WORK INSTRUCTION = Return every record verbatim, omitting all pictures.

DATA TO PROCESS =
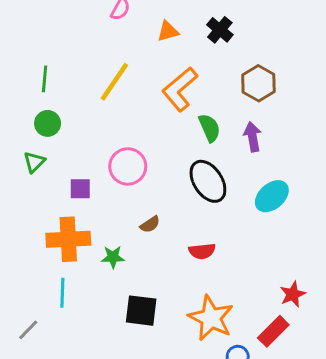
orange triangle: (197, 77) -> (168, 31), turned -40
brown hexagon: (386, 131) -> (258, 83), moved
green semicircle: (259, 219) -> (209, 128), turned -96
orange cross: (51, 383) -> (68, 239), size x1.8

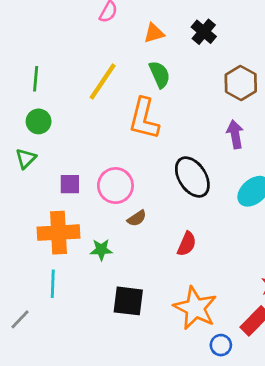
orange L-shape: (180, 89) -> (144, 119), moved, turned -36
green semicircle: (209, 128) -> (160, 74), moved
pink circle: (128, 166) -> (115, 186), moved
red semicircle: (202, 251) -> (187, 244), turned -60

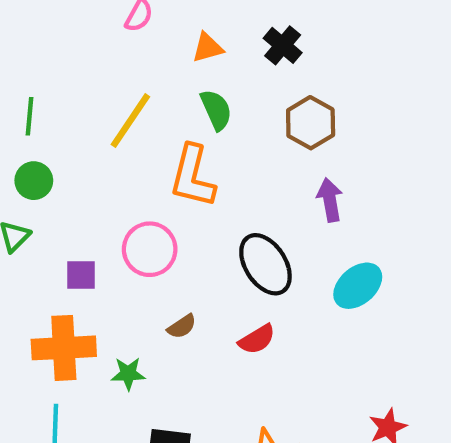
brown hexagon: (241, 83) -> (311, 123), moved
pink circle: (115, 186) -> (150, 249), moved
red semicircle: (187, 244) -> (257, 339), moved, turned 35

RESULT FOR THIS TASK =
orange triangle: (197, 77) -> (168, 31), turned -40
brown hexagon: (386, 131) -> (258, 83), moved
green semicircle: (259, 219) -> (209, 128), turned -96
orange cross: (51, 383) -> (68, 239), size x1.8

orange L-shape: (180, 89) -> (144, 119), moved, turned -36
green semicircle: (209, 128) -> (160, 74), moved
pink circle: (128, 166) -> (115, 186), moved
red semicircle: (202, 251) -> (187, 244), turned -60

brown hexagon: (241, 83) -> (311, 123), moved
pink circle: (115, 186) -> (150, 249), moved
red semicircle: (187, 244) -> (257, 339), moved, turned 35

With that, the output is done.